• _Given data_:
>>>>>
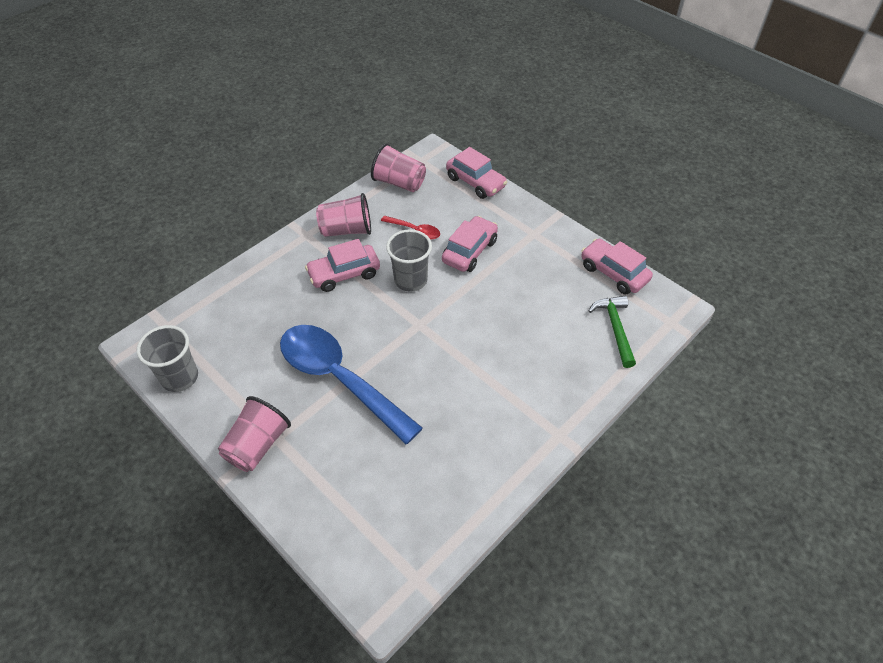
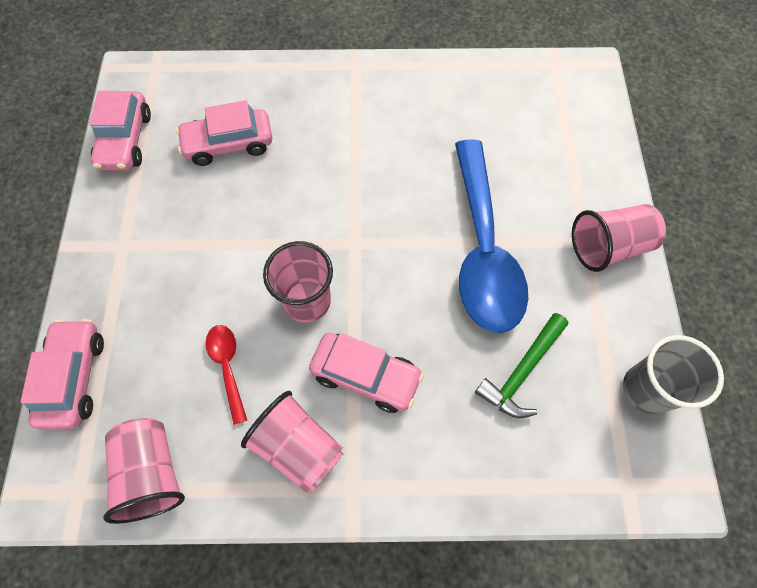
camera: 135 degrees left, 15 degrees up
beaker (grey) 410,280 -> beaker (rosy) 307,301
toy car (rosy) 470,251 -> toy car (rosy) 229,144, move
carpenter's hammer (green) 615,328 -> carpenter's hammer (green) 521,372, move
<<<<<
>>>>>
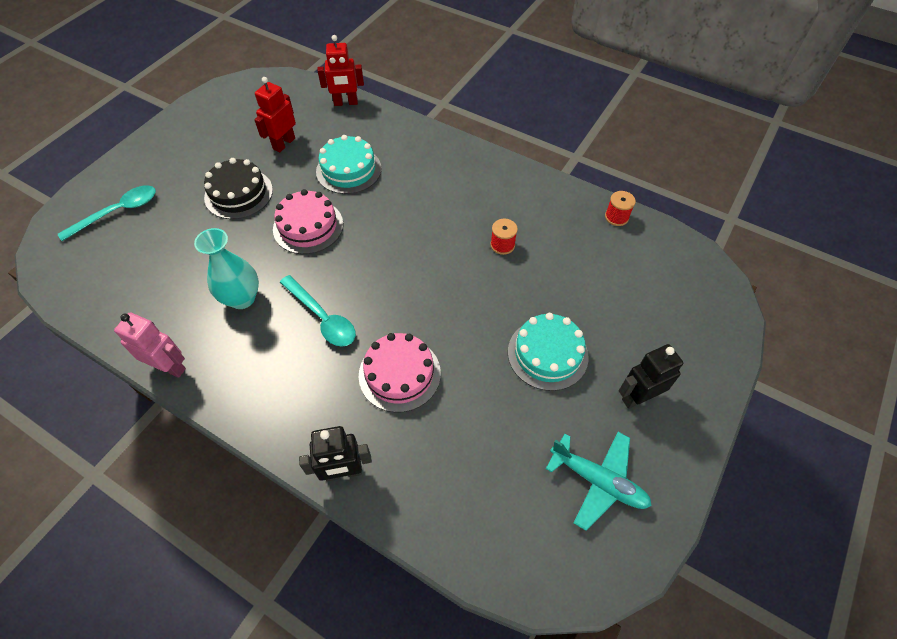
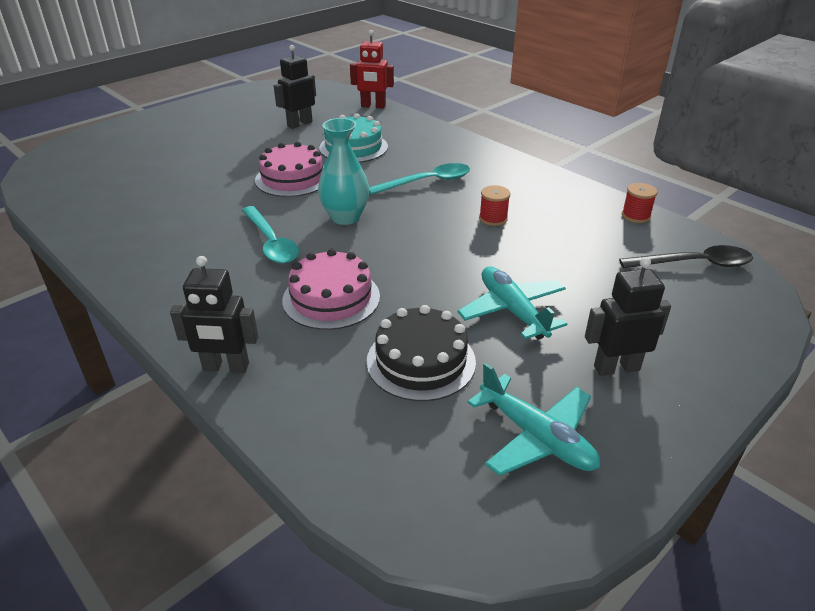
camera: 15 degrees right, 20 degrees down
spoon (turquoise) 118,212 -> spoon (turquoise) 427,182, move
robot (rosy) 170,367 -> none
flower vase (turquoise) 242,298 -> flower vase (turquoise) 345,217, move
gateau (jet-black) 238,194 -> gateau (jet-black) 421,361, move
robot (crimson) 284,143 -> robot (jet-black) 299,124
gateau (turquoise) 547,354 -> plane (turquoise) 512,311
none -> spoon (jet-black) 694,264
<<<<<
• _Exercise details_: Print again the lines of the entries above that fall between the line holding "beaker (grey) 410,280" and the line holding "carpenter's hammer (green) 615,328", inclusive, exactly as they stand.

• _Response area_:
beaker (grey) 410,280 -> beaker (rosy) 307,301
toy car (rosy) 470,251 -> toy car (rosy) 229,144, move
carpenter's hammer (green) 615,328 -> carpenter's hammer (green) 521,372, move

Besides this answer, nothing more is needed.